From the entries below, return only the lines starting at the one that contains "brown mug: 1 -> 2" and ending at the one that contains "white dumbbell: 2 -> 3", exactly as they stand.

━━ Supplied records

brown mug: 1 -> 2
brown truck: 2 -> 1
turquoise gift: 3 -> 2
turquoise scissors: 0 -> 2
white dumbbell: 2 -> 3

━━━━
━━ Supplied records

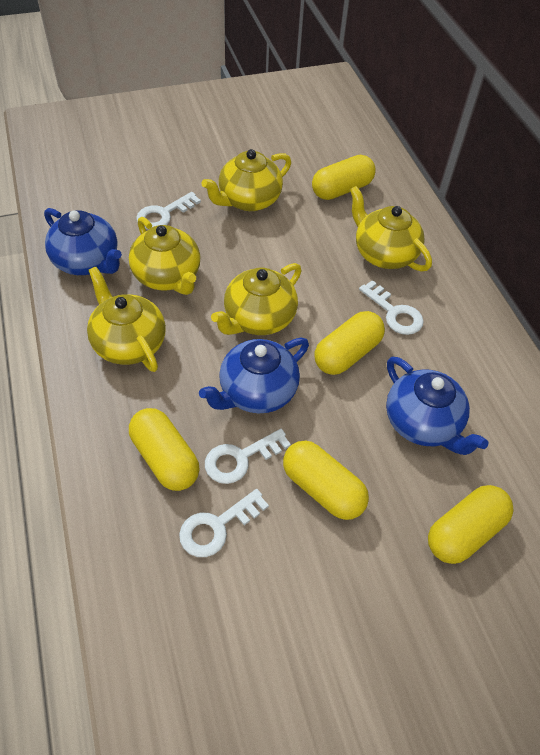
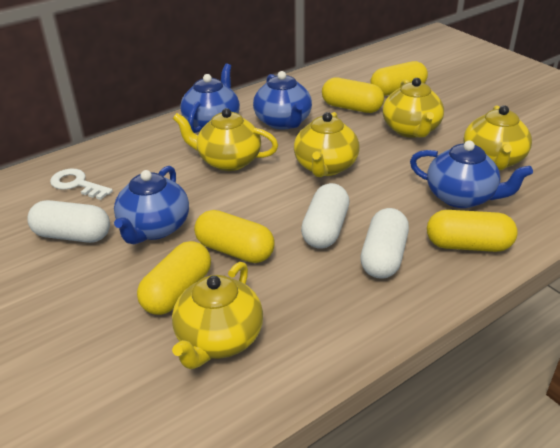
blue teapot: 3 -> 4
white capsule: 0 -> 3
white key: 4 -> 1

━━━━

— Task answer —
brown mug: 1 -> 2
brown truck: 2 -> 1
turquoise gift: 3 -> 2
turquoise scissors: 0 -> 2
white dumbbell: 2 -> 3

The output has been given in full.